- Opening Delimiter -

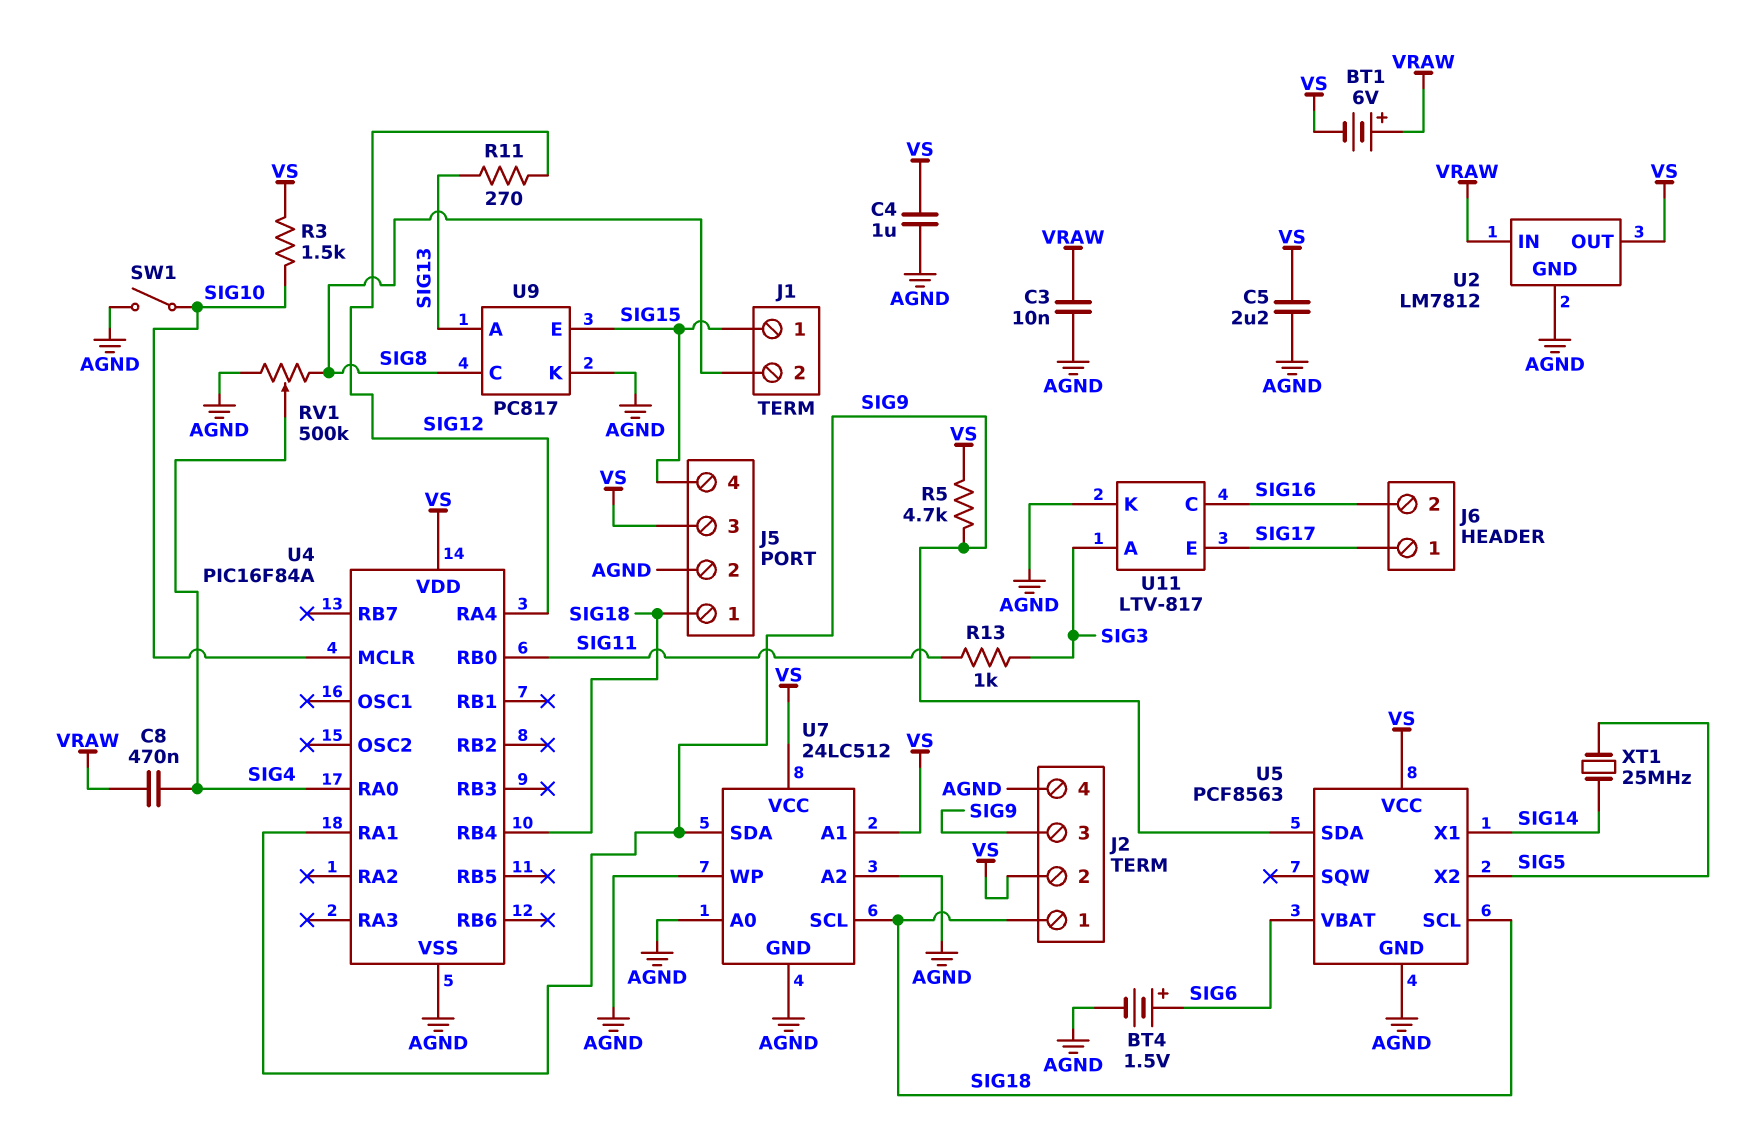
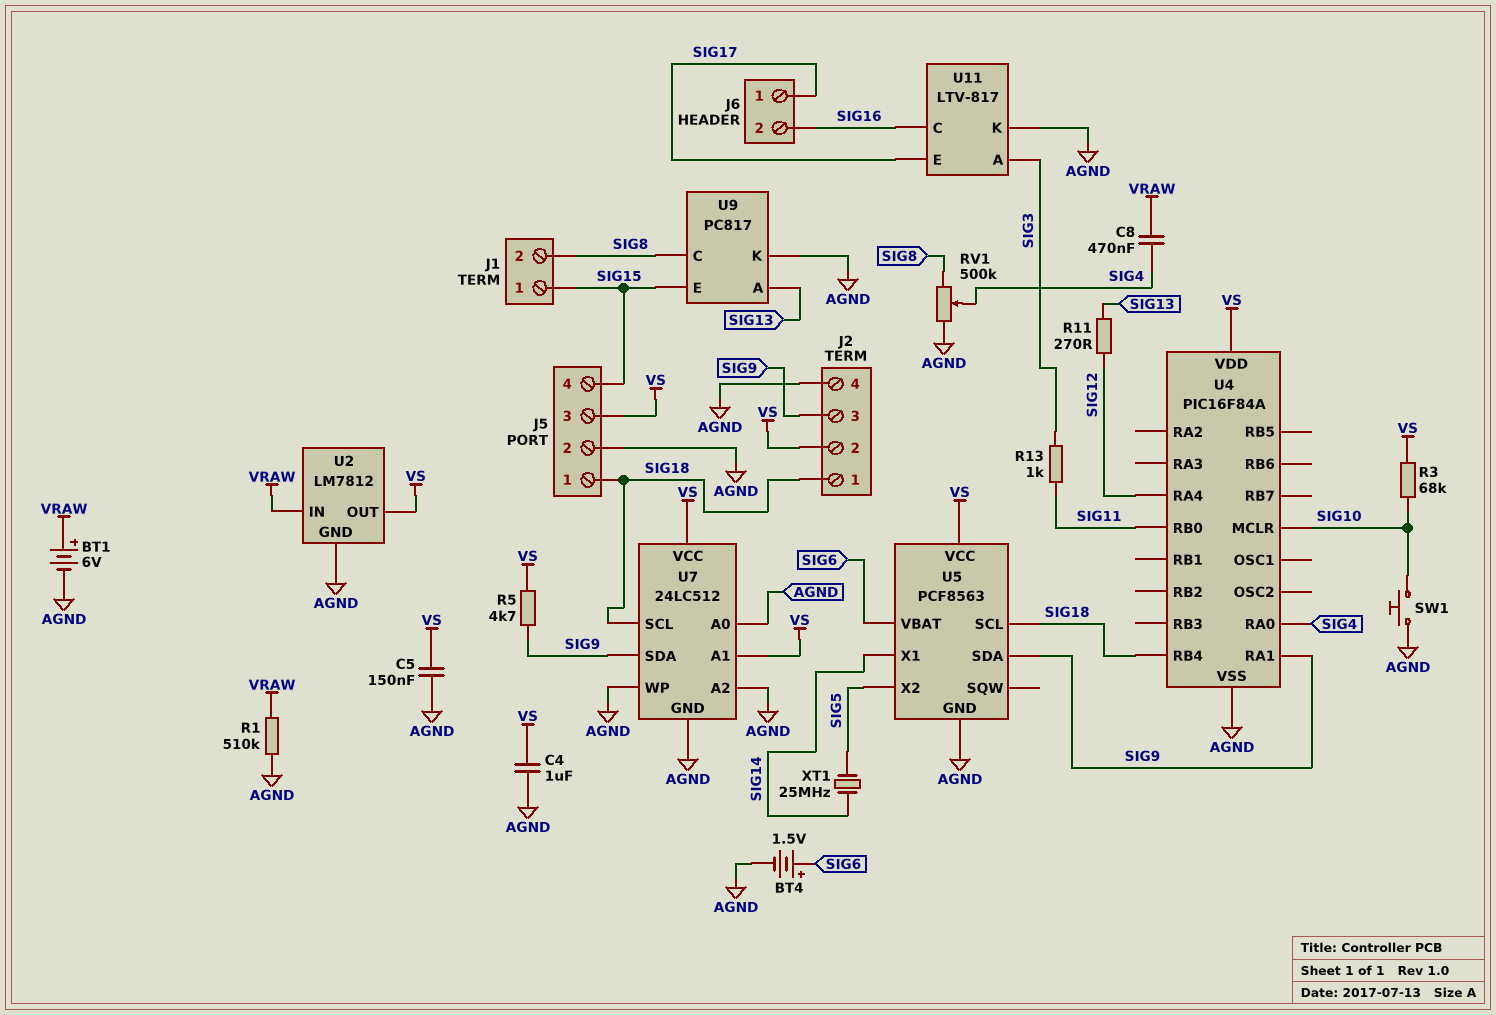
BT1: 6V (plus VRAW, minus VS) -> 6V (plus VRAW, minus AGND)
C3: 10nF (AGND, VRAW) -> none
C5: 2.2uF (AGND, VS) -> 150nF (AGND, VS)
R1: none -> 510k (AGND, VRAW)
R3: 1.5k (SIG10, VS) -> 68k (SIG10, VS)
SW1: switch (AGND, SIG10) -> button (AGND, SIG10)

- Closing Delimiter -

WORK TO BE COMPLETED: Above are the records; repeat them all exactly, without the pictures.

SOLUTION TO THIS PROBLEM:
BT1: 6V (plus VRAW, minus VS) -> 6V (plus VRAW, minus AGND)
C3: 10nF (AGND, VRAW) -> none
C5: 2.2uF (AGND, VS) -> 150nF (AGND, VS)
R1: none -> 510k (AGND, VRAW)
R3: 1.5k (SIG10, VS) -> 68k (SIG10, VS)
SW1: switch (AGND, SIG10) -> button (AGND, SIG10)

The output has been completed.